» **Assignment**: Start at the line below containing "Someone carried the emerald toy" and stop at the line containing "Someone took away the teal flower". Repeat every line of that stretch exactly, and nothing outside it.

[Extracted records]
···

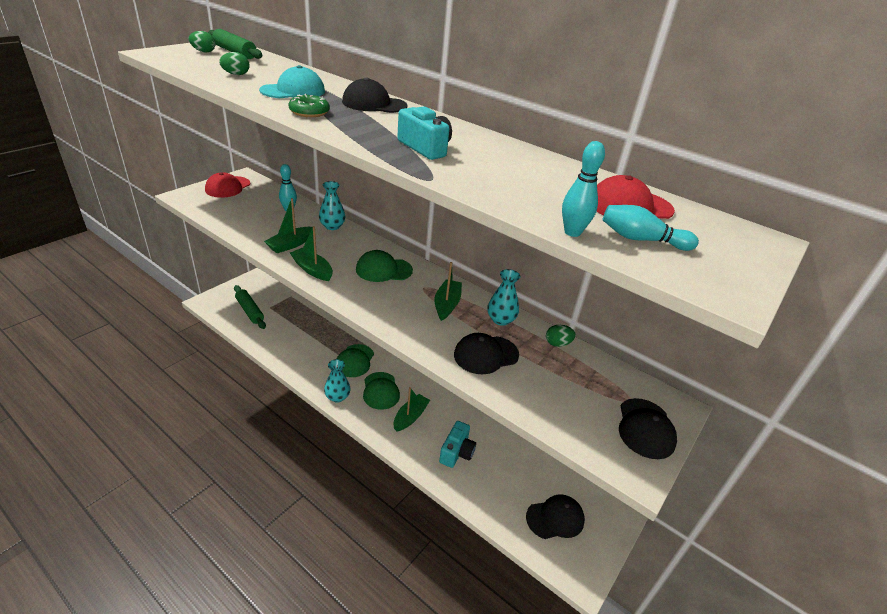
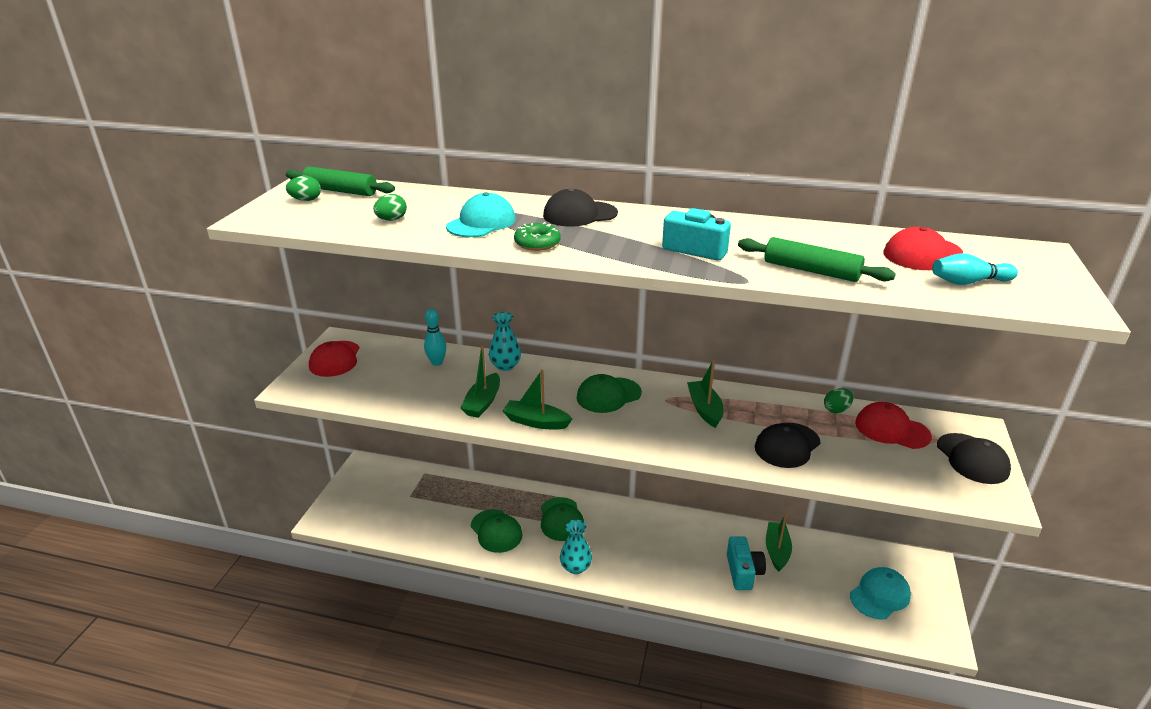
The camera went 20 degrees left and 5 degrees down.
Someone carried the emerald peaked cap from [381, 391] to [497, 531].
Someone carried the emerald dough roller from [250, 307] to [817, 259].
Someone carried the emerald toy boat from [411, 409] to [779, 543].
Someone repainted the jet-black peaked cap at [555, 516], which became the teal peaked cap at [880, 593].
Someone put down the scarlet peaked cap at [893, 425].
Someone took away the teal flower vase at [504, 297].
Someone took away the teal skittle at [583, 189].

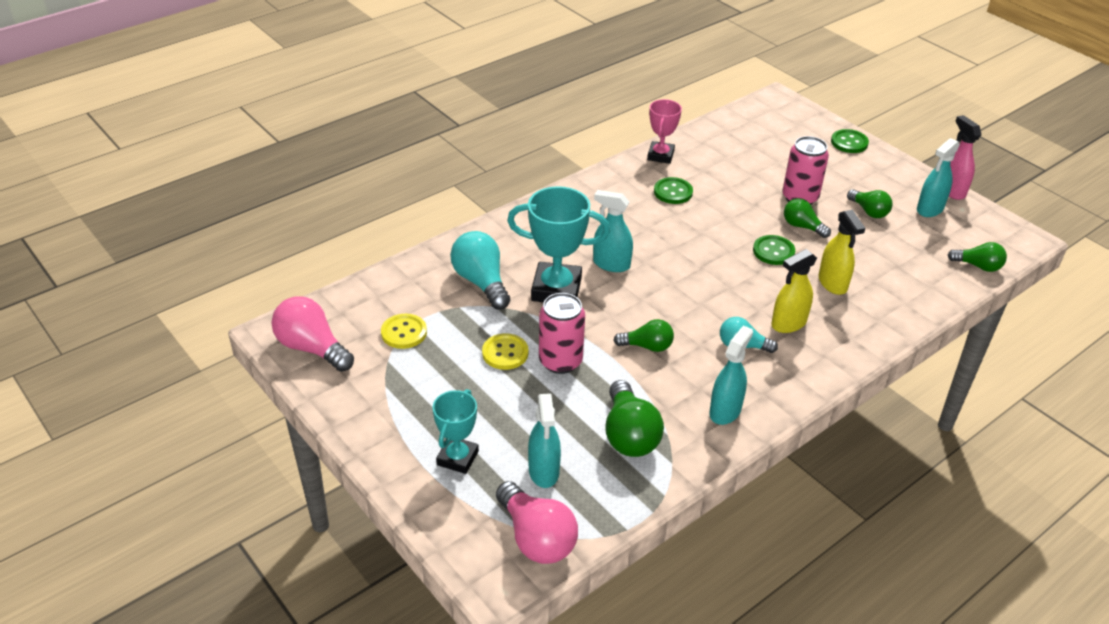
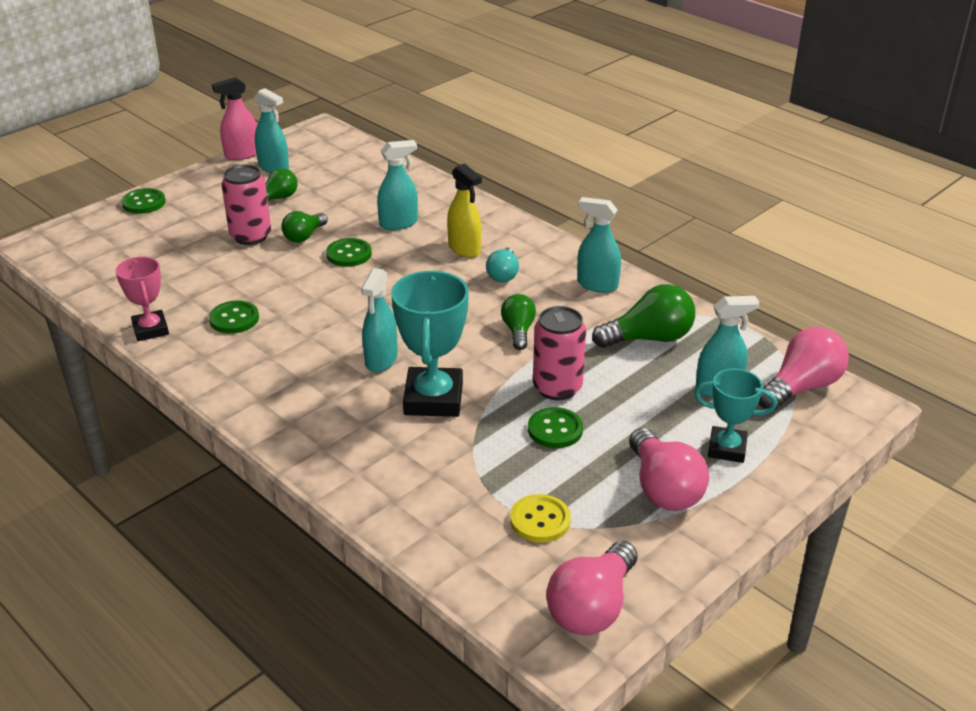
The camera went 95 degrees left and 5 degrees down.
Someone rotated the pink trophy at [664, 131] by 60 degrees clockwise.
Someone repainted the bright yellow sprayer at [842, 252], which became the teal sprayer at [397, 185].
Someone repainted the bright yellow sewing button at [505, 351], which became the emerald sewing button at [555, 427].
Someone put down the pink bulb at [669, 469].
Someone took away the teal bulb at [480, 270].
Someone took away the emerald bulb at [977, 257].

···

» **Problem solution**:
Someone carried the emerald toy boat from [411, 409] to [779, 543].
Someone repainted the jet-black peaked cap at [555, 516], which became the teal peaked cap at [880, 593].
Someone put down the scarlet peaked cap at [893, 425].
Someone took away the teal flower vase at [504, 297].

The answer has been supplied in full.